▶

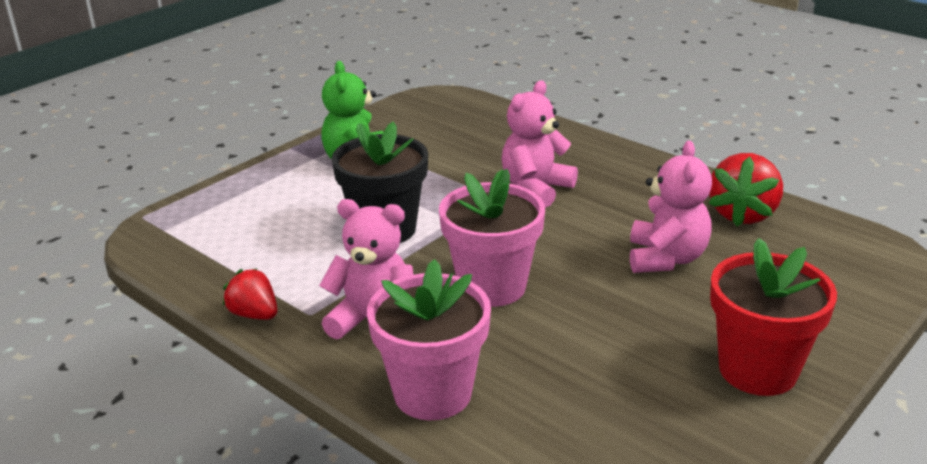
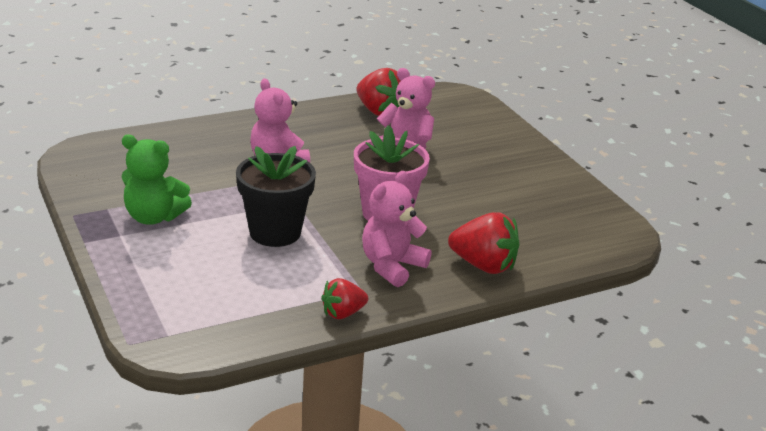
camera: 70 degrees left, 0 degrees up
pink flower pot [367,259,491,420] -> red strawberry [448,212,520,274]
red flower pot [710,238,837,396] -> none

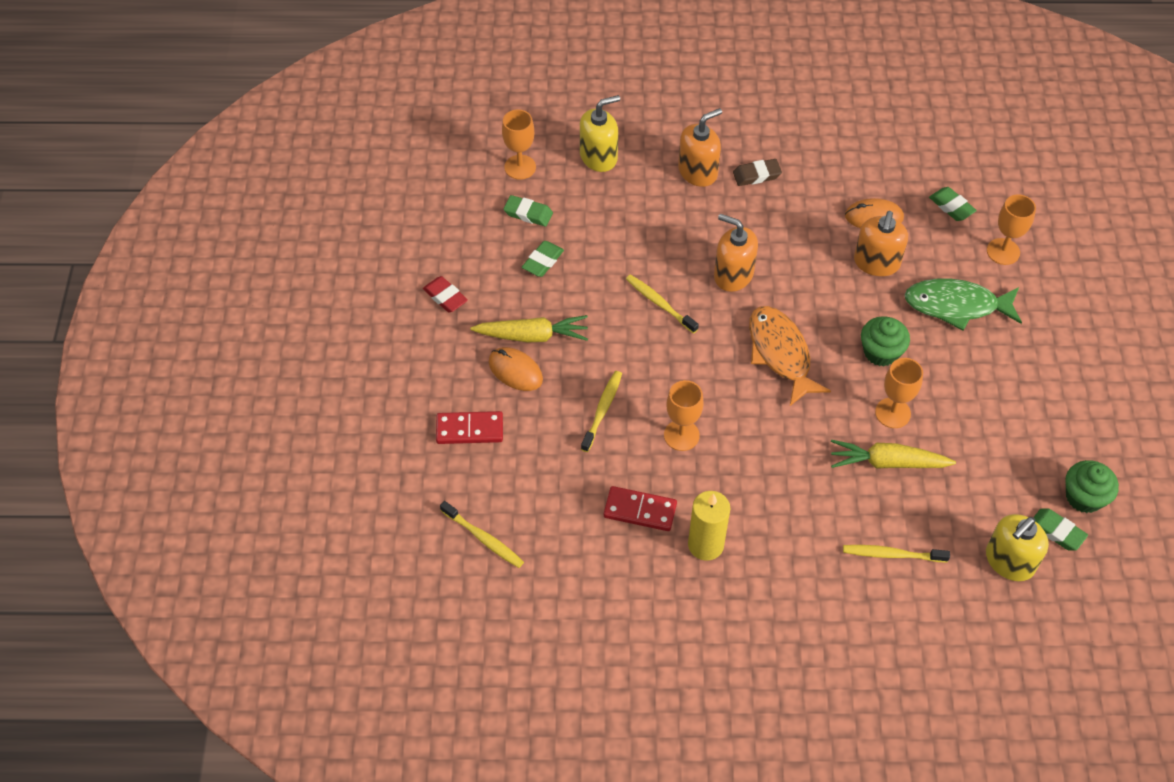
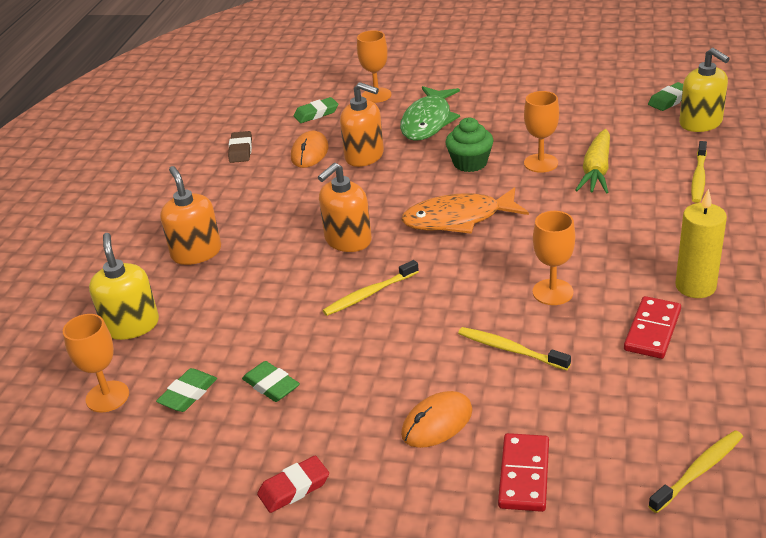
camera: 75 degrees left, 20 degrees down
yellow carrot [470,315,588,343] -> none
brown eraser [733,159,782,186] -> brown eraser moved to [228,131,252,163]
green cupcake [1065,460,1119,513] -> none

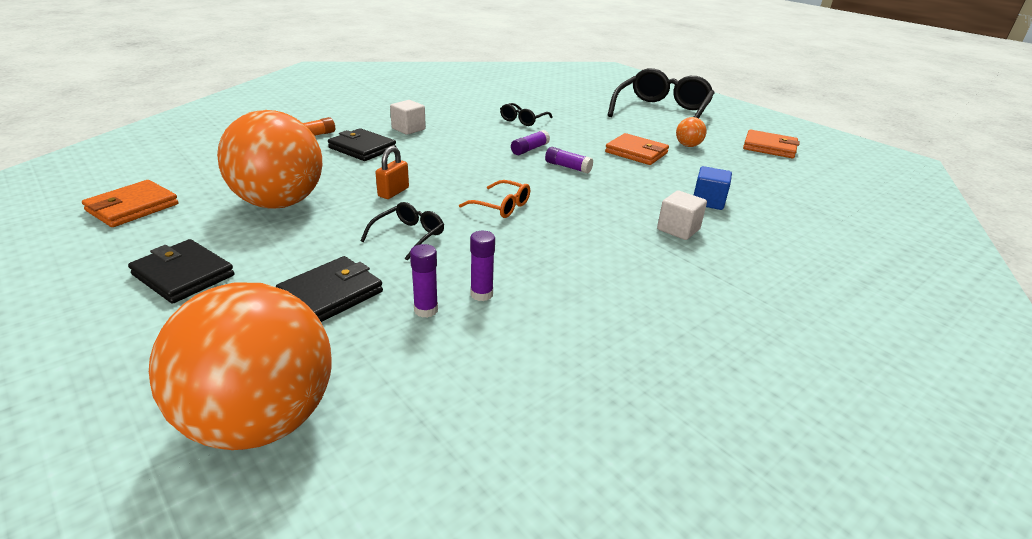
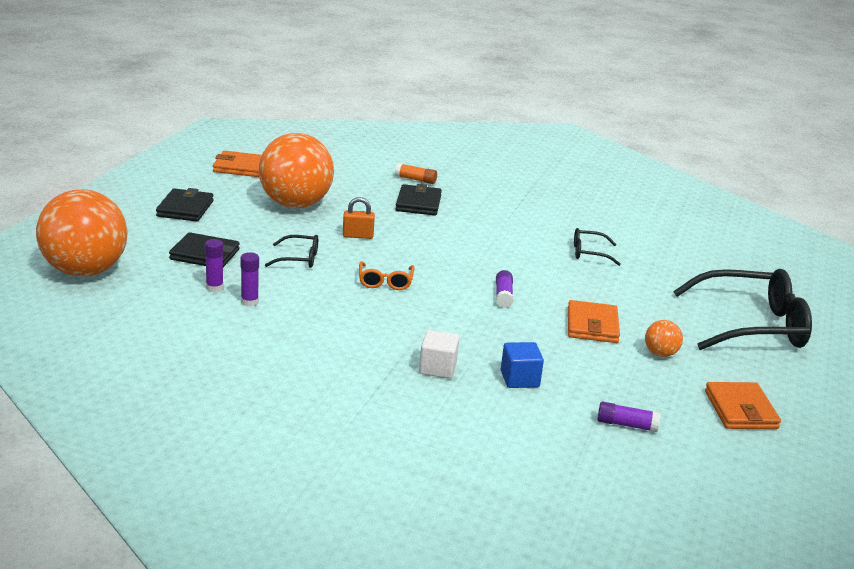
camera: 60 degrees right, 5 degrees down
white cube [390,100,426,135] -> none
purple glue stick [511,130,550,155] -> purple glue stick moved to [597,401,660,432]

◀

## About this task
Locate the word "degrees" in the records above, and return each line that has it.

## Answer space
camera: 70 degrees left, 0 degrees up
camera: 75 degrees left, 20 degrees down
camera: 60 degrees right, 5 degrees down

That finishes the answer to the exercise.